━━━━━ Records ━━━━━

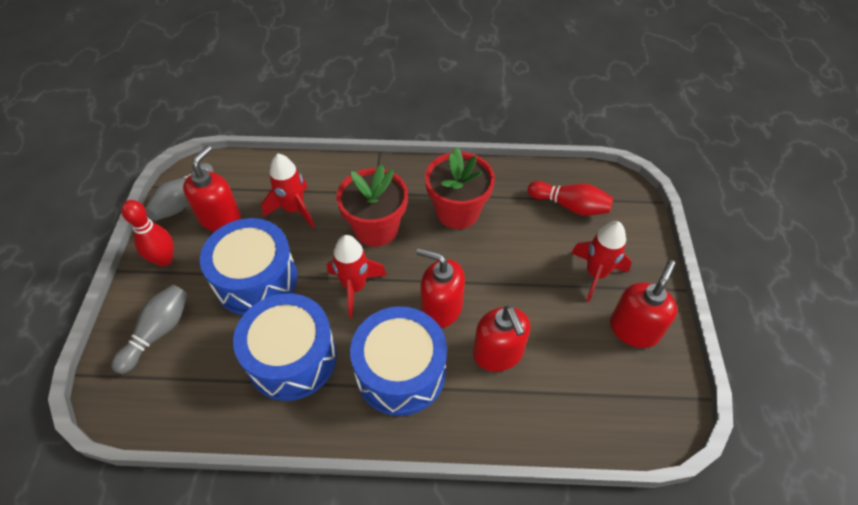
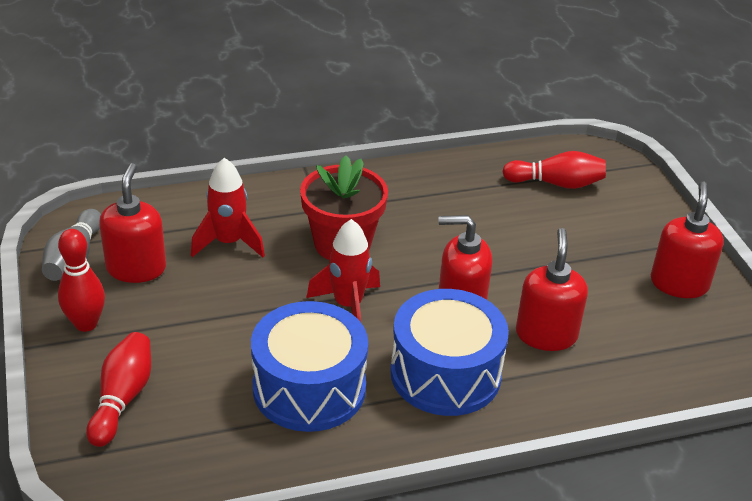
camera: 20 degrees left, 15 degrees down
(158, 332) = (122, 399): grey bowling pin -> red bowling pin
(256, 279) = (220, 321): blue drum -> none
(457, 212) = (431, 211): red flower pot -> none
(498, 353) = (546, 334): red soap dispenser -> red soap dispenser turned 135 degrees counterclockwise
(595, 274) = (615, 242): red rocket -> none

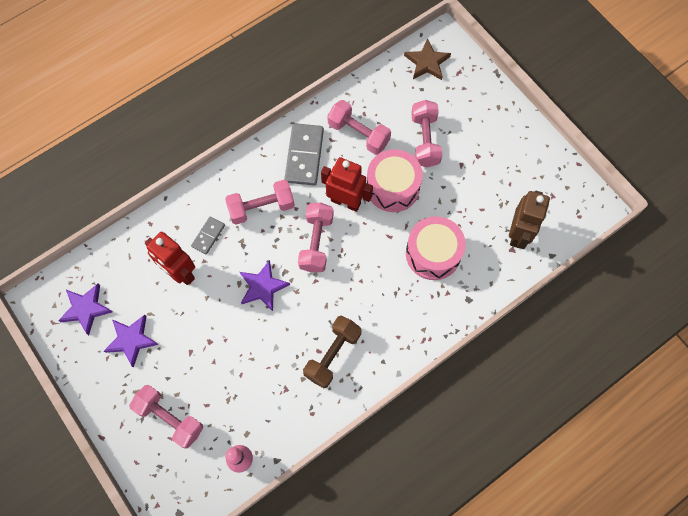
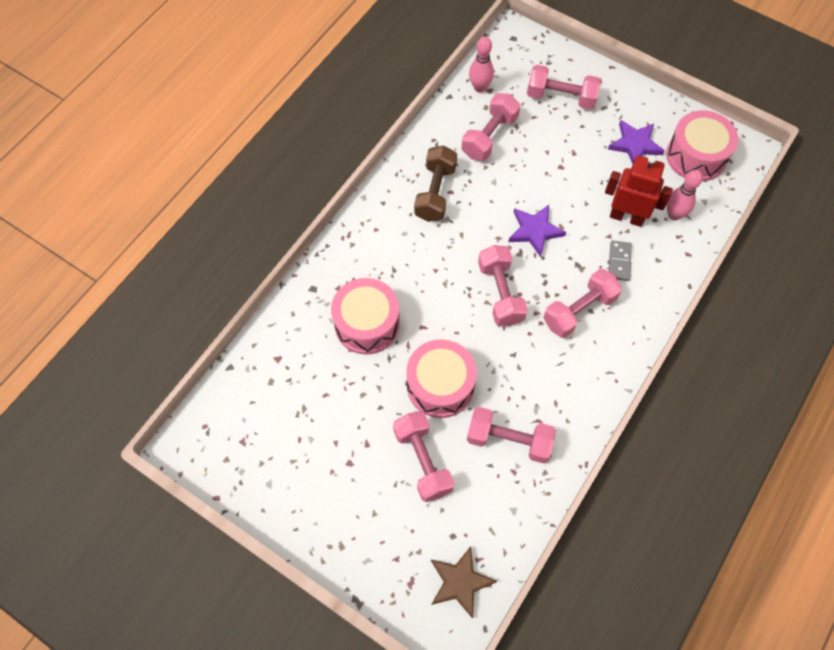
camera: 160 degrees right, 5 degrees down
(86, 309) = (696, 156): purple star -> pink drum
(139, 261) = (674, 214): none -> pink bowling pin
(258, 398) = (489, 136): none -> pink dumbbell
(304, 156) = (561, 388): grey domino -> none
(346, 202) = (488, 349): red robot -> none
(518, 234) = (274, 379): brown robot -> none

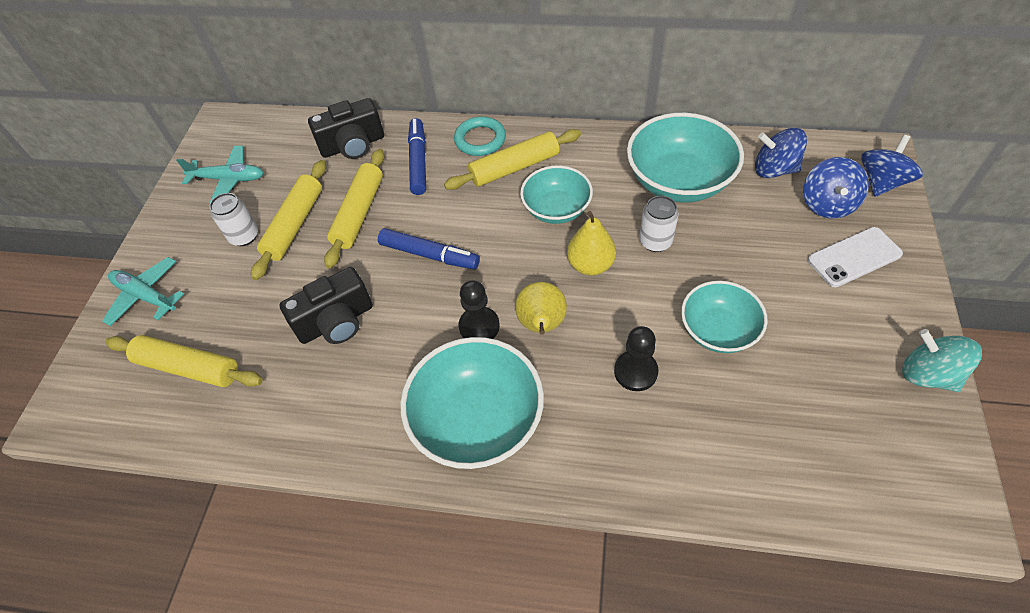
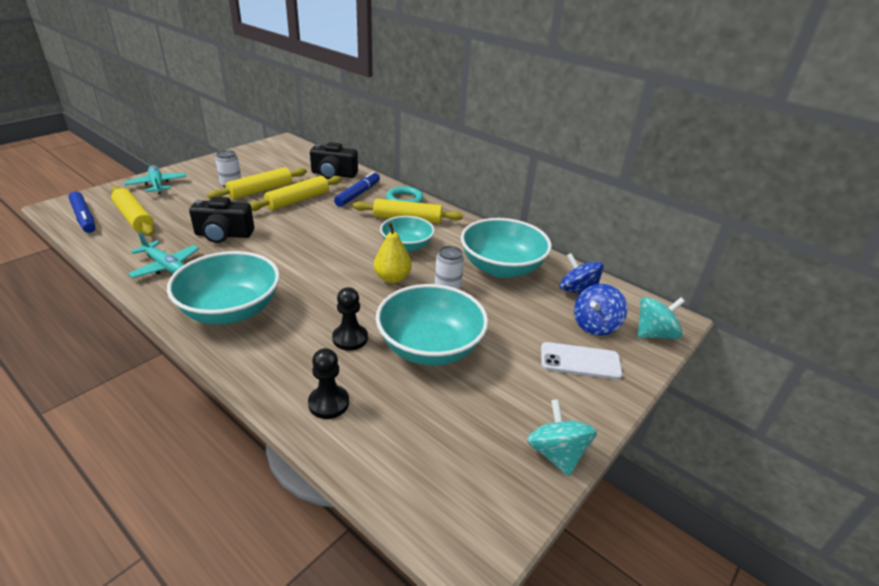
camera: 25 degrees right, 20 degrees down
(229, 179) = (256, 162): turquoise plane -> turquoise plane (166, 266)
(429, 255) = (309, 232): blue marker -> blue marker (84, 217)
(479, 326) = (291, 272): black pawn -> black pawn (329, 403)
(541, 325) = (326, 289): yellow pear -> none
(718, 330) = (430, 347): turquoise bowl -> turquoise bowl, size x1.58
(881, 182) = (654, 334): blue spinning top -> turquoise spinning top

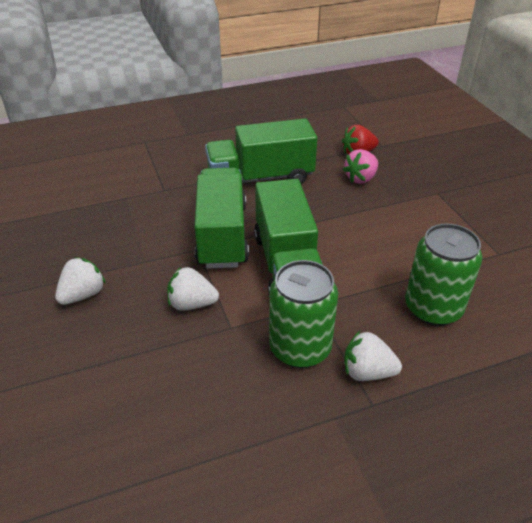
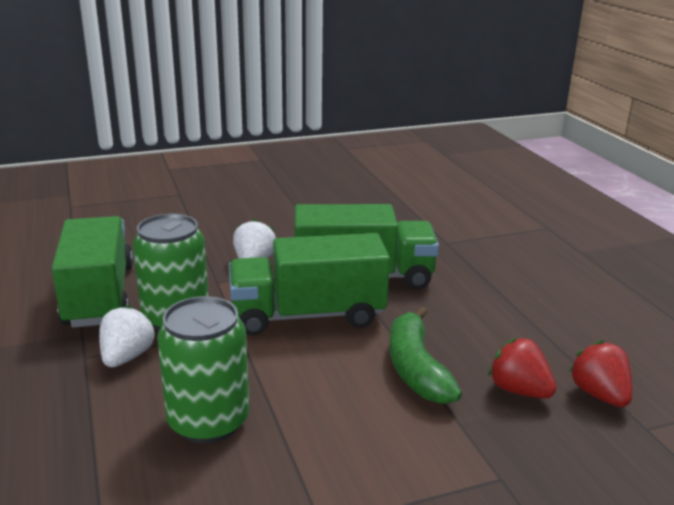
camera: 90 degrees right, 15 degrees down
(83, 295) = (276, 216): white strawberry -> none
(260, 178) = (490, 302): green truck -> green truck (99, 295)
(347, 214) = (416, 368): none -> green banana
(361, 178) = (519, 390): pink strawberry -> red strawberry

━━━━━

▶ Task statement: Could you print exactly the lines from the one containing "(347, 214) = (416, 368): none -> green banana" through the last line of the records above?

▶ Solved exercise:
(347, 214) = (416, 368): none -> green banana
(361, 178) = (519, 390): pink strawberry -> red strawberry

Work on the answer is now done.